→ **EXERCISE PROMPT**:
Repeat only the stretch of lines below that runs from the line with "camera: 115 degrees right, 0 degrees up" through the line with "moved: brosse à", unaltered.

→ **GIVEN DATA**:
-=-=-=-=-
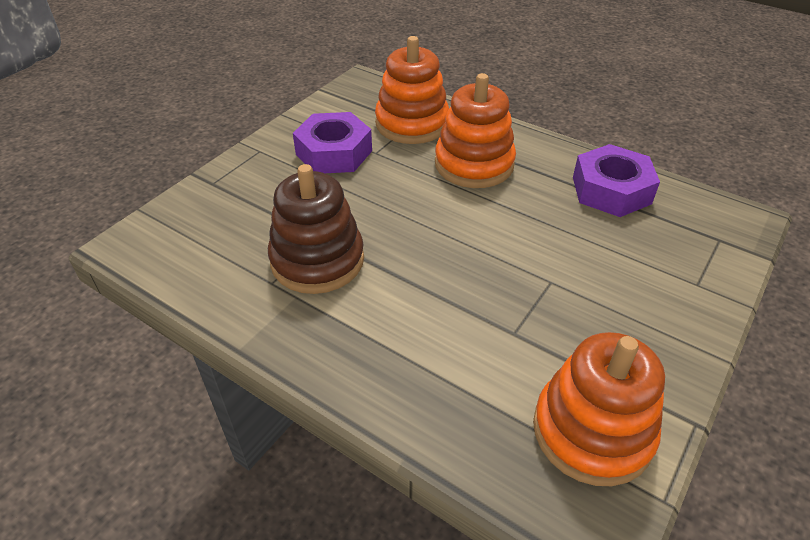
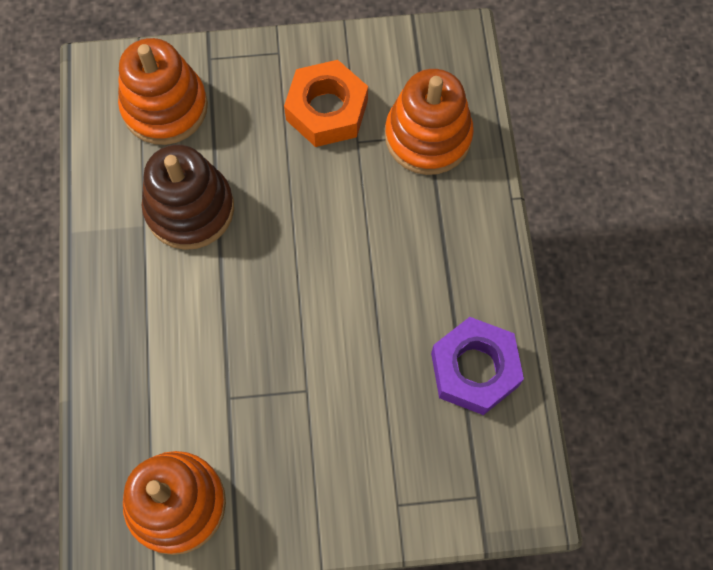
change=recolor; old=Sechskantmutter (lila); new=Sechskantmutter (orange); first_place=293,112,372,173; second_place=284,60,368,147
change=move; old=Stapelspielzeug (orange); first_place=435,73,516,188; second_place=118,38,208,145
-=-=-=-=-
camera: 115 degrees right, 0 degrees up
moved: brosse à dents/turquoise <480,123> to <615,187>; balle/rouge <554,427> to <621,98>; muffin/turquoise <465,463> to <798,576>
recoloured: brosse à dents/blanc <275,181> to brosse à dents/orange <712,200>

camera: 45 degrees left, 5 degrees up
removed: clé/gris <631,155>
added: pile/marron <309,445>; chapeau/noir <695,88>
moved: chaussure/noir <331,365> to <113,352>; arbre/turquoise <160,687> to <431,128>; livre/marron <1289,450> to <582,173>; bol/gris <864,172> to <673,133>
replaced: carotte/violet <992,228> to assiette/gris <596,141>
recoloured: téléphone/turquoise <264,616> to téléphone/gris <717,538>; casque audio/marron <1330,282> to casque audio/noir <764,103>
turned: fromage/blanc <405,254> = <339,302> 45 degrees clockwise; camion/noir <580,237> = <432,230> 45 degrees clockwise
-=-=-=-=-
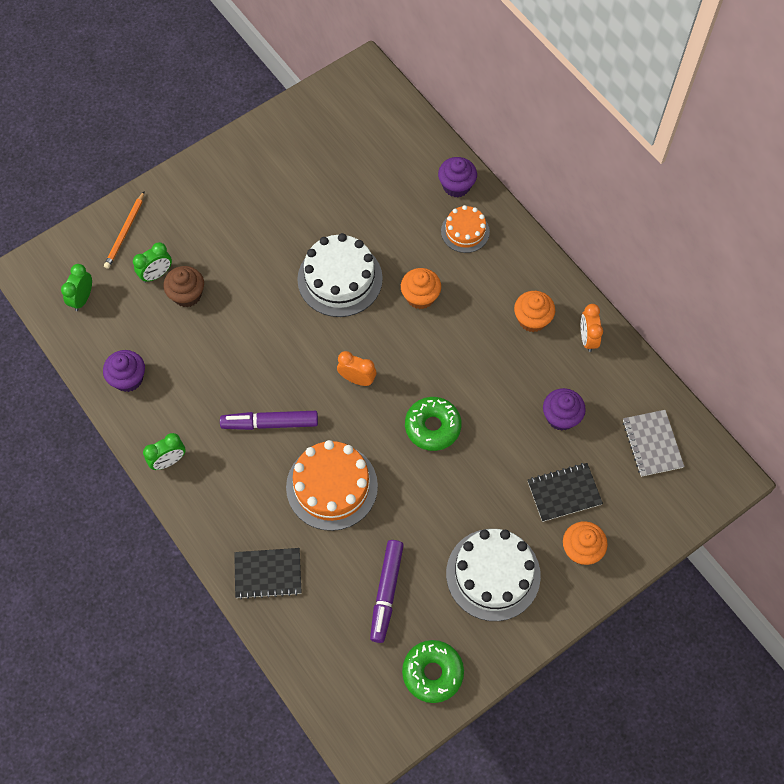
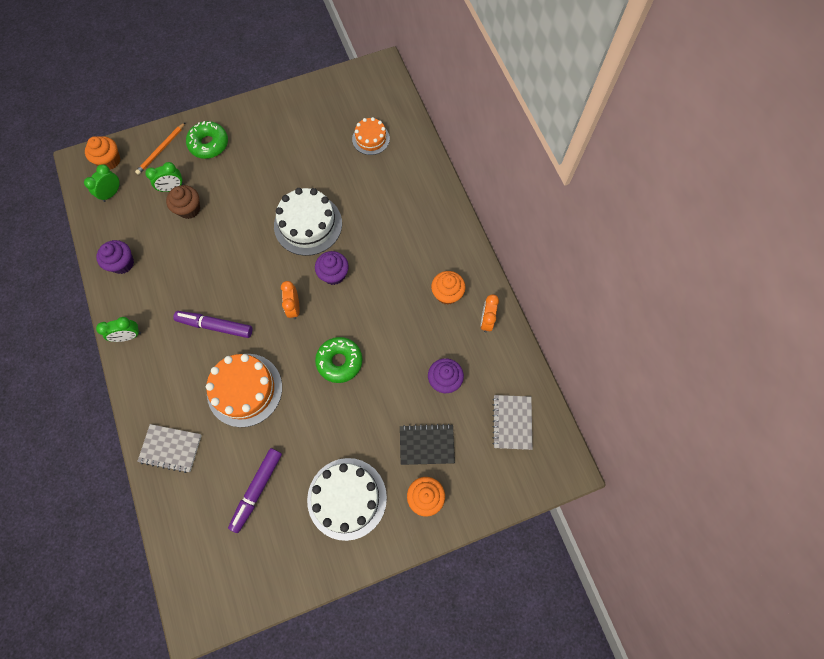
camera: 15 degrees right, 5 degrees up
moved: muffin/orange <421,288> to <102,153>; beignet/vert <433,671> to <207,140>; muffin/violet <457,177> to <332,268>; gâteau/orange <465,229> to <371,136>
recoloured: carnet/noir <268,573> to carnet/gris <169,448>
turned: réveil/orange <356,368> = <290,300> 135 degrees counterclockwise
-=-=-=-=-
→ **OUTPUT**:
camera: 115 degrees right, 0 degrees up
moved: brosse à dents/turquoise <480,123> to <615,187>; balle/rouge <554,427> to <621,98>; muffin/turquoise <465,463> to <798,576>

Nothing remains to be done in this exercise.